Start of Working data

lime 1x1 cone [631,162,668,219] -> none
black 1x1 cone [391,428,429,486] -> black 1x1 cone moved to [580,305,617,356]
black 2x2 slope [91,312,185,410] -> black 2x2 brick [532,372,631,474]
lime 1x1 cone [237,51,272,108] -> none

End of Working data
Start of Working data

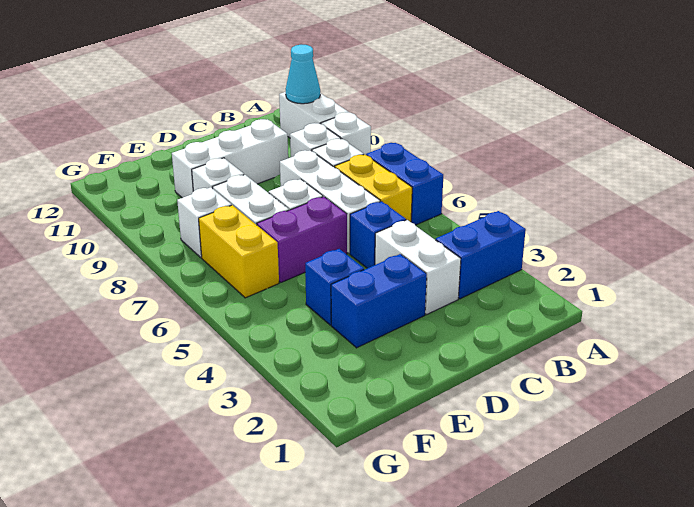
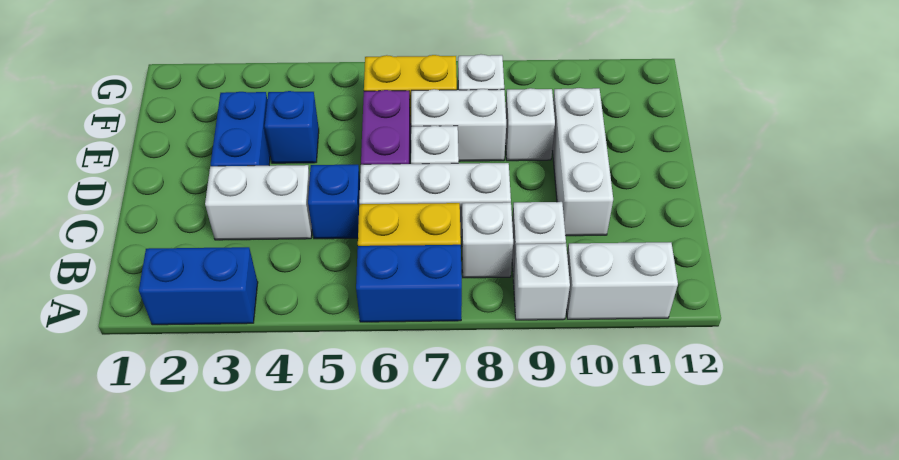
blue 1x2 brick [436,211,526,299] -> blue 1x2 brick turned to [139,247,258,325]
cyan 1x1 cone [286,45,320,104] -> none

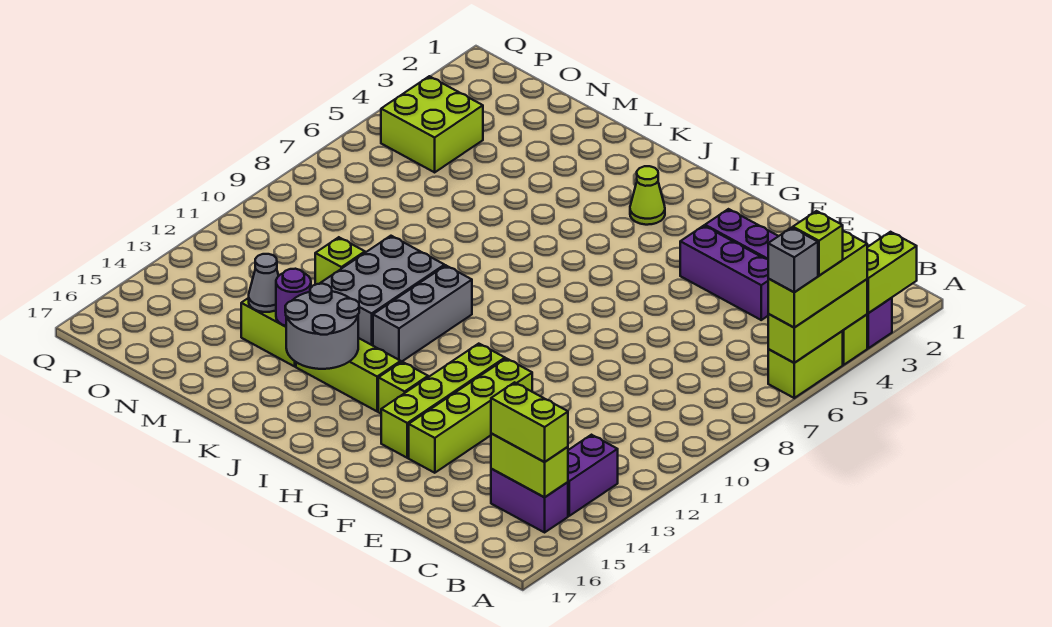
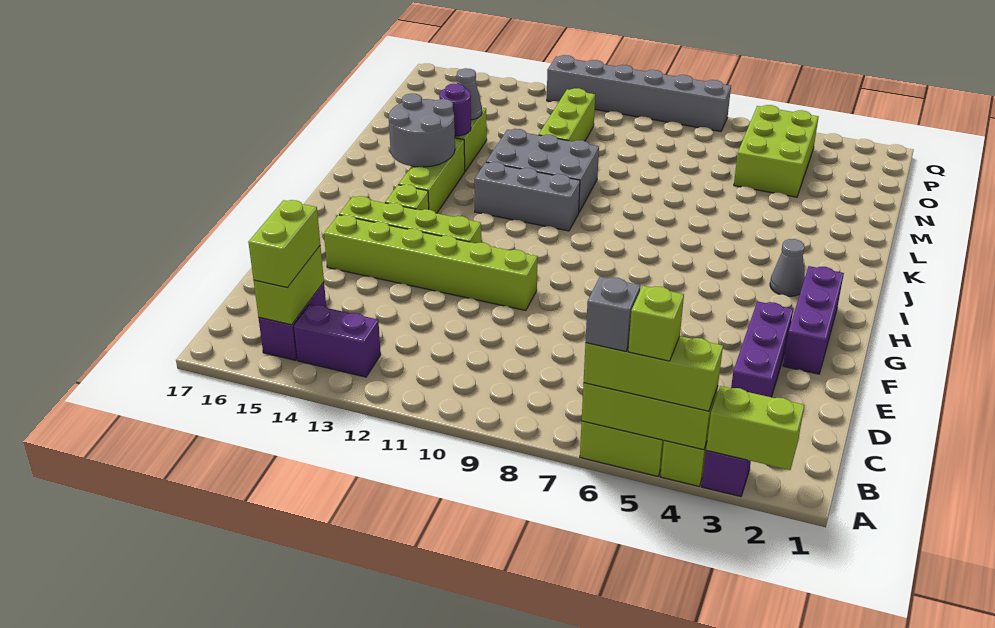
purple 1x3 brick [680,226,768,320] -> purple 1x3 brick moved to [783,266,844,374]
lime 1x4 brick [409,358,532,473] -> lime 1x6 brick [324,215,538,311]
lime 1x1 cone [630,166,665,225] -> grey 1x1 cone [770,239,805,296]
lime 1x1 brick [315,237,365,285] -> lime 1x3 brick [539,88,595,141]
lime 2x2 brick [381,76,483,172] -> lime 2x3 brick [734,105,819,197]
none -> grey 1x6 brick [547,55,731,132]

End of Working data

Where the word "lime" shows up in a line of the entries above, count that line; the answer is the total alone.

== Answer to the exercise ==
6